- _RECORDS SUPPLIED_:
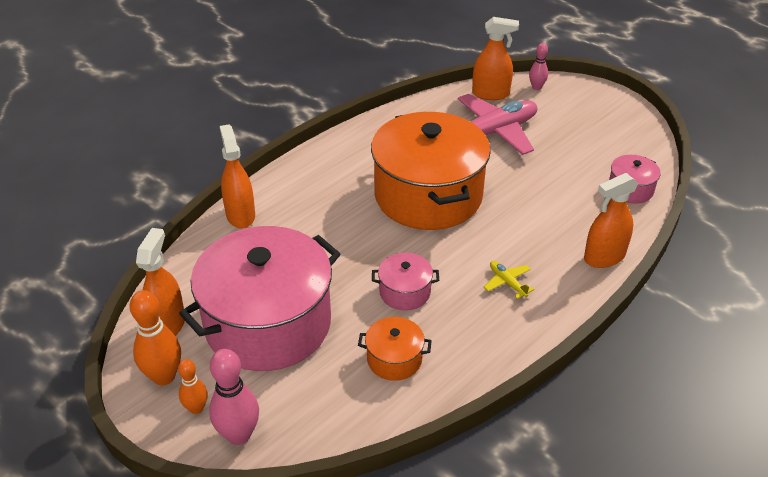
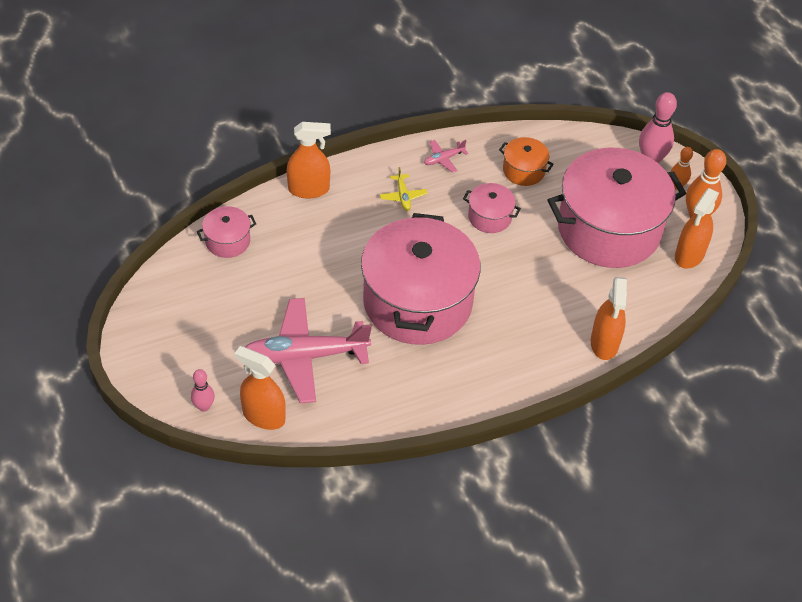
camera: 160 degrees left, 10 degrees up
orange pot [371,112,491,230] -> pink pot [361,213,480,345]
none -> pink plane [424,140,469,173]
---
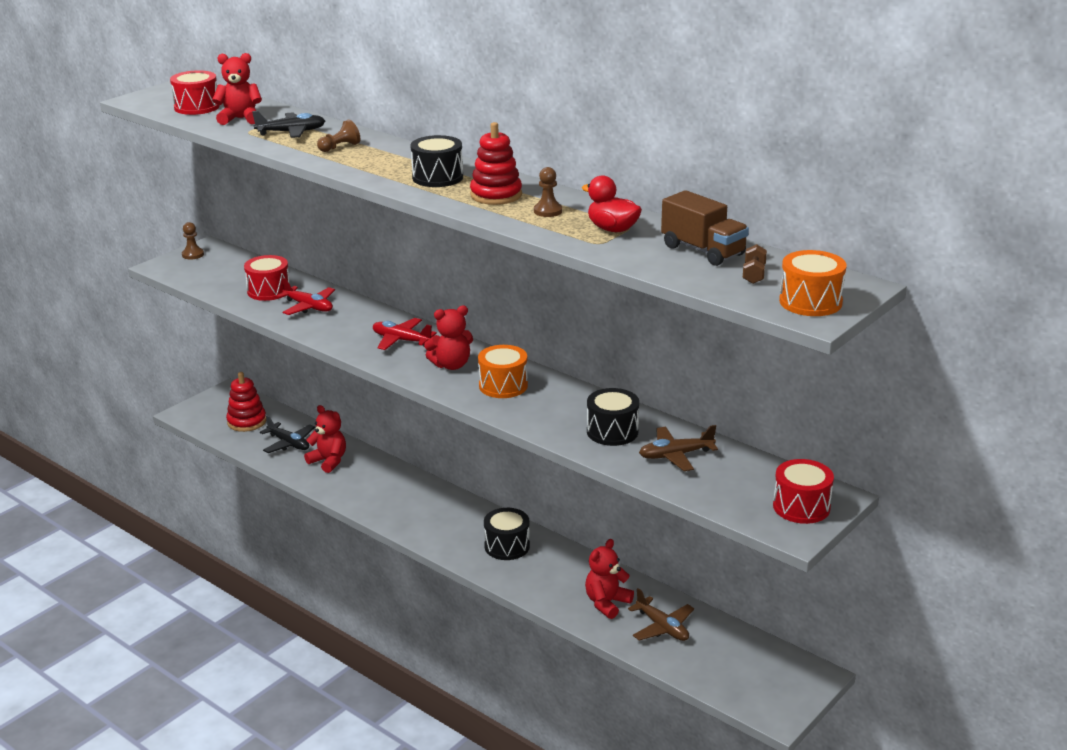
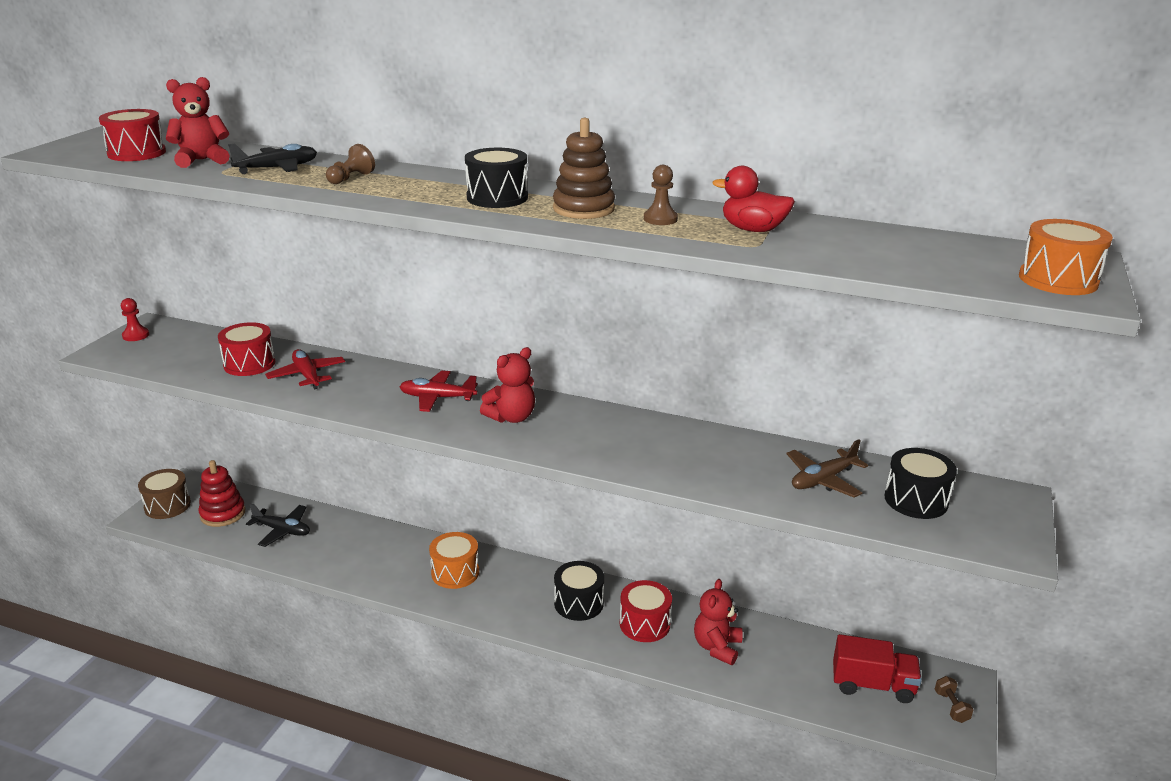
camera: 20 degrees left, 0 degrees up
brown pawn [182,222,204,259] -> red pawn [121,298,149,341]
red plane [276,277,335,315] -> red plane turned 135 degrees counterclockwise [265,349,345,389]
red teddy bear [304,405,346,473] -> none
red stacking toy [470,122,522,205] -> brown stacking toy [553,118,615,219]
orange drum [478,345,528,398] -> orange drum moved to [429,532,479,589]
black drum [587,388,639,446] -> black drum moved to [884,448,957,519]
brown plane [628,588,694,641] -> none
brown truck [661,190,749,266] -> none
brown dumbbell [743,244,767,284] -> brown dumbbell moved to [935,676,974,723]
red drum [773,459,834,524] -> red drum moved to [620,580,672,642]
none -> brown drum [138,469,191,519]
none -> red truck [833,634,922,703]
==
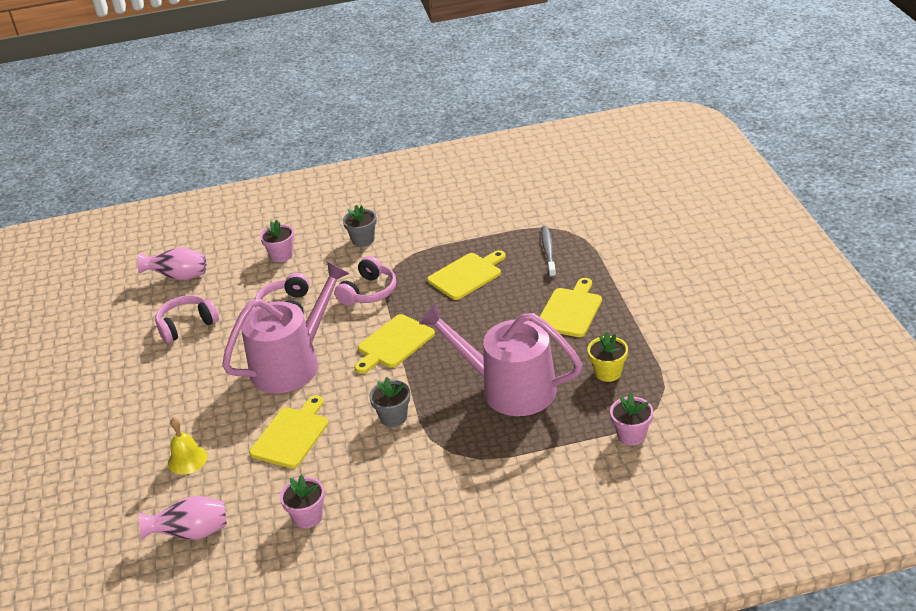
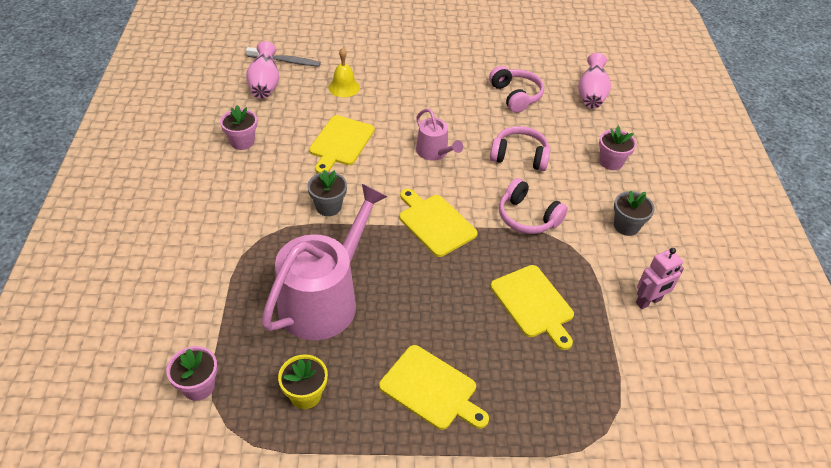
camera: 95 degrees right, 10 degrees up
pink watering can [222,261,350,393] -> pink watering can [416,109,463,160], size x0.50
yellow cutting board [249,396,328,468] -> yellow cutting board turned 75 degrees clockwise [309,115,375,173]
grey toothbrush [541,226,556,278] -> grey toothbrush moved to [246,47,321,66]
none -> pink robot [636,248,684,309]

- _WHAT YOU ARE ASKED TO DO_: Write out exactly the lines above from the line with "red teddy bear [304,405,346,473] -> none" through the line with "none -> red truck [833,634,922,703]", both of them included, and leave out all other lines.

- _RESPONSE TO THE TASK_:
red teddy bear [304,405,346,473] -> none
red stacking toy [470,122,522,205] -> brown stacking toy [553,118,615,219]
orange drum [478,345,528,398] -> orange drum moved to [429,532,479,589]
black drum [587,388,639,446] -> black drum moved to [884,448,957,519]
brown plane [628,588,694,641] -> none
brown truck [661,190,749,266] -> none
brown dumbbell [743,244,767,284] -> brown dumbbell moved to [935,676,974,723]
red drum [773,459,834,524] -> red drum moved to [620,580,672,642]
none -> brown drum [138,469,191,519]
none -> red truck [833,634,922,703]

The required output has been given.